• **Instructions to follow**
A faithful copy of the data is the goal; set it down exactly, without the images.

• **Data to use**
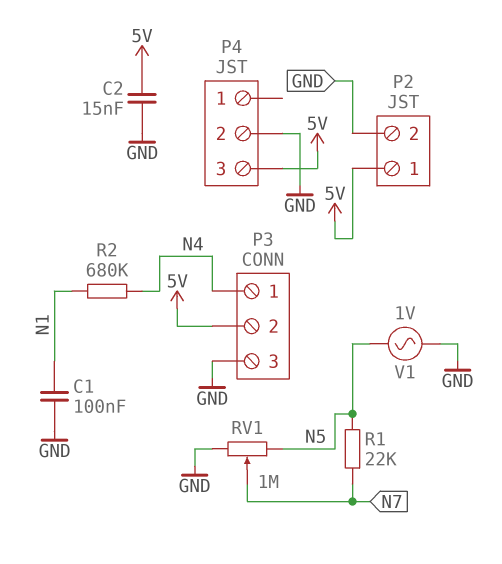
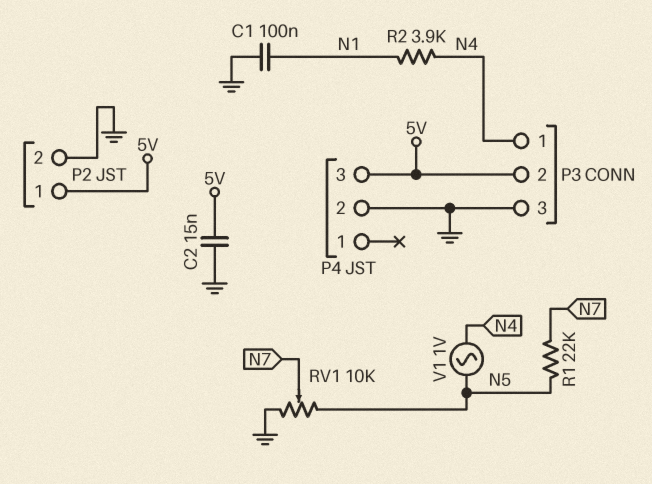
R2: 680k (N1, N4) -> 3.9k (N1, N4)
RV1: 1M (GND, N5, wiper N7) -> 10k (GND, N5, wiper N7)
V1: AC 1V (GND, N5) -> AC 1V (N4, N5)

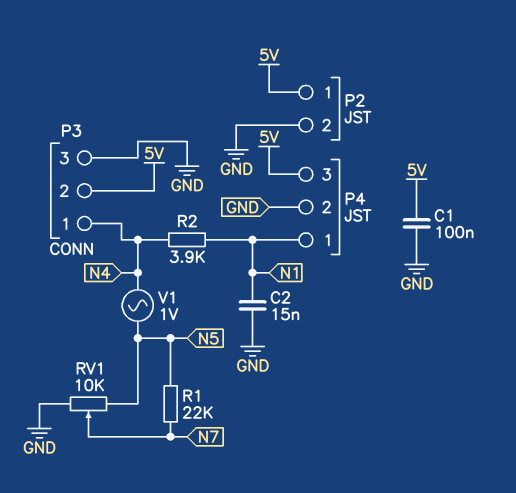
C1: 100nF (GND, N1) -> 100nF (5V, GND)
C2: 15nF (5V, GND) -> 15nF (GND, N1)
P4 pin 1: none -> N1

• **Written response**
R2: 680k (N1, N4) -> 3.9k (N1, N4)
RV1: 1M (GND, N5, wiper N7) -> 10k (GND, N5, wiper N7)
V1: AC 1V (GND, N5) -> AC 1V (N4, N5)

C1: 100nF (GND, N1) -> 100nF (5V, GND)
C2: 15nF (5V, GND) -> 15nF (GND, N1)
P4 pin 1: none -> N1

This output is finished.